- GOAL OF THE EXERCISE -
With the pictures omitted, please transcribe exactly the lines beginning at the one that contains "purple fork: 3 -> 4" and ending with the last line of the records below.

(DATA RECORDS)

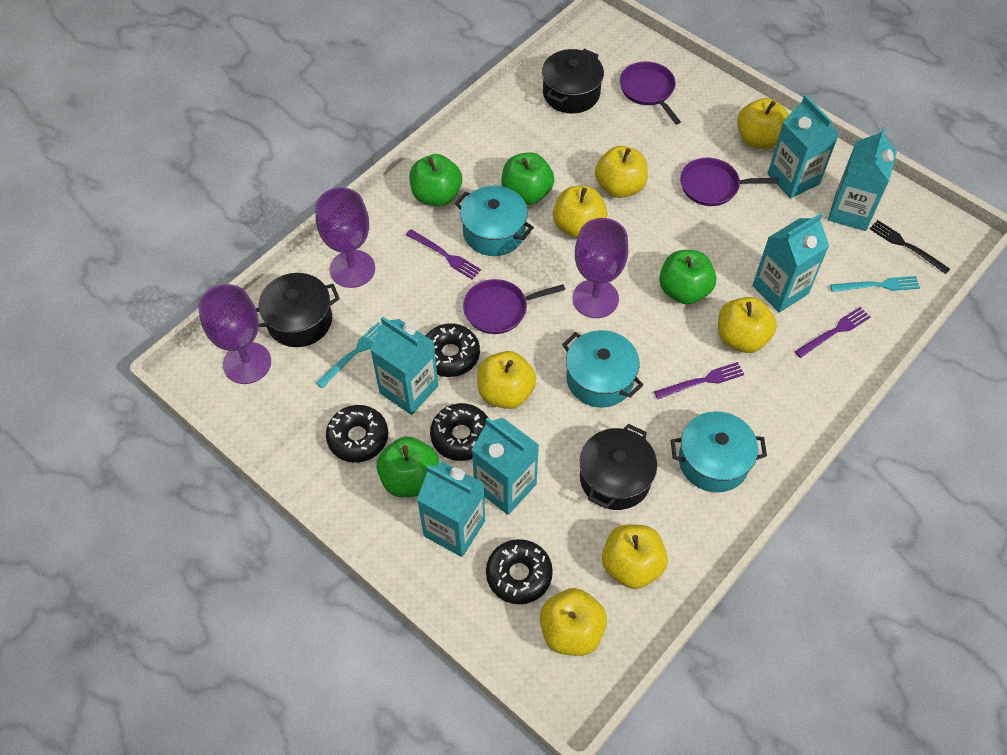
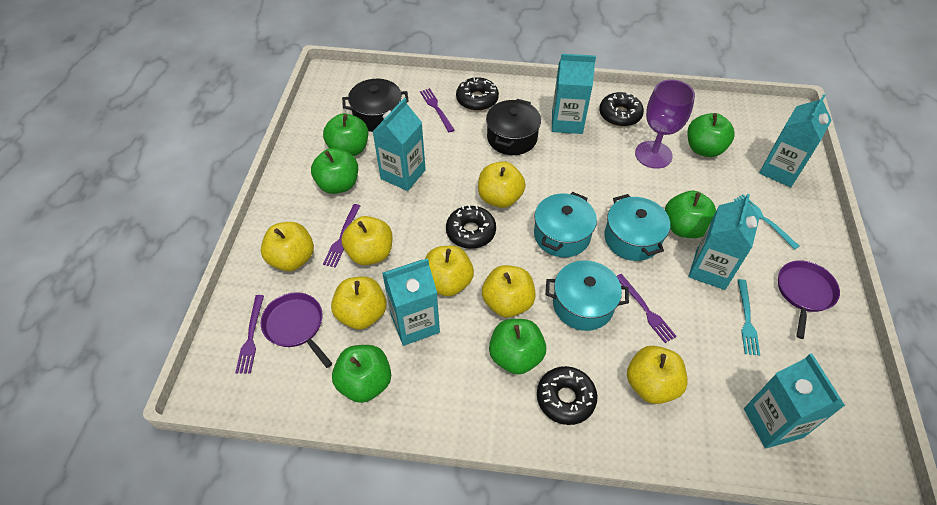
black fork: 1 -> 0
black pot: 3 -> 2
green apple: 4 -> 6
purple fork: 3 -> 4
purple goblet: 3 -> 1
purple pan: 3 -> 2

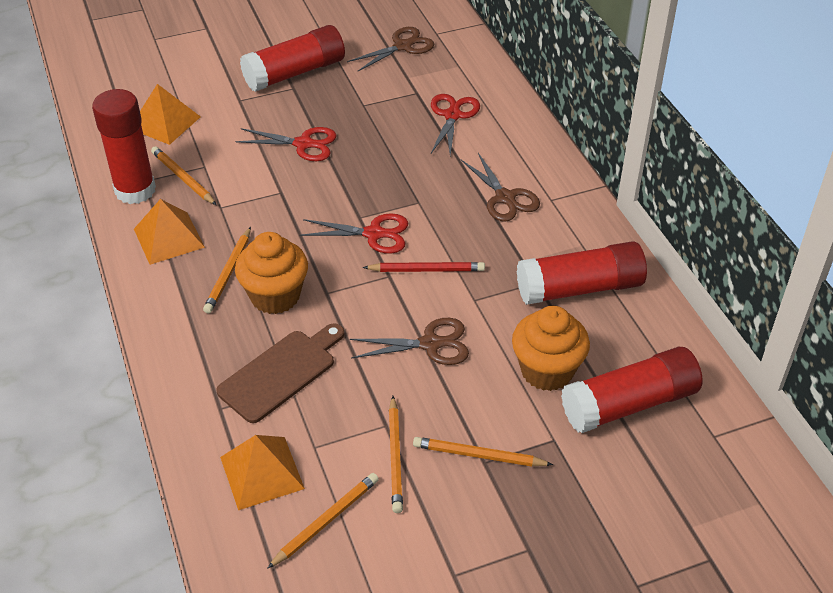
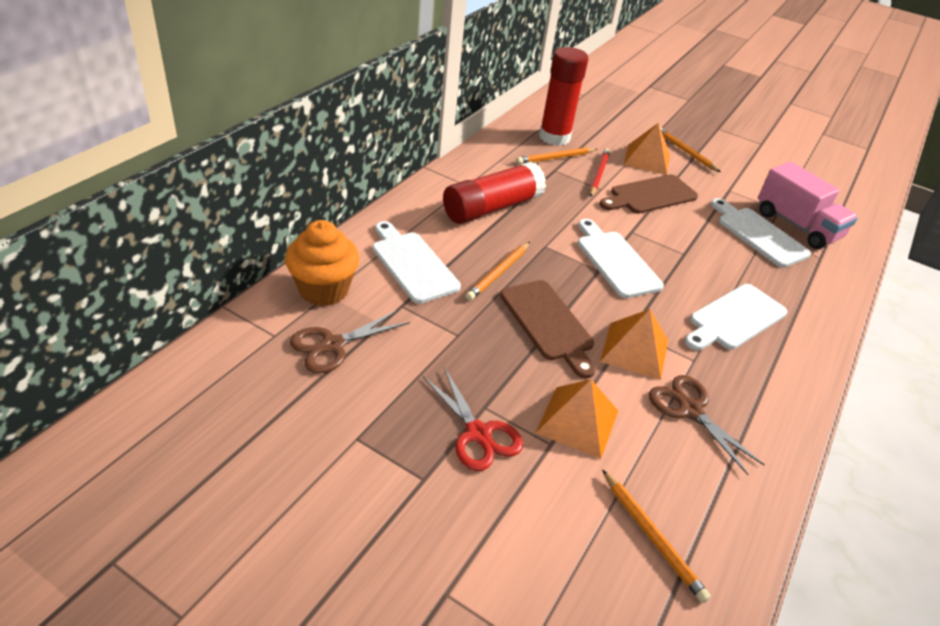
brown cutting board: 1 -> 2
brown scissors: 3 -> 2
orange cupcake: 2 -> 1
orange pencil: 5 -> 4
pink truck: 0 -> 1
red glue stick: 4 -> 2
red scissors: 3 -> 1
white cutting board: 0 -> 4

(End DATA RECORDS)

- EXERCISE OUTPUT -
purple fork: 3 -> 4
purple goblet: 3 -> 1
purple pan: 3 -> 2

brown cutting board: 1 -> 2
brown scissors: 3 -> 2
orange cupcake: 2 -> 1
orange pencil: 5 -> 4
pink truck: 0 -> 1
red glue stick: 4 -> 2
red scissors: 3 -> 1
white cutting board: 0 -> 4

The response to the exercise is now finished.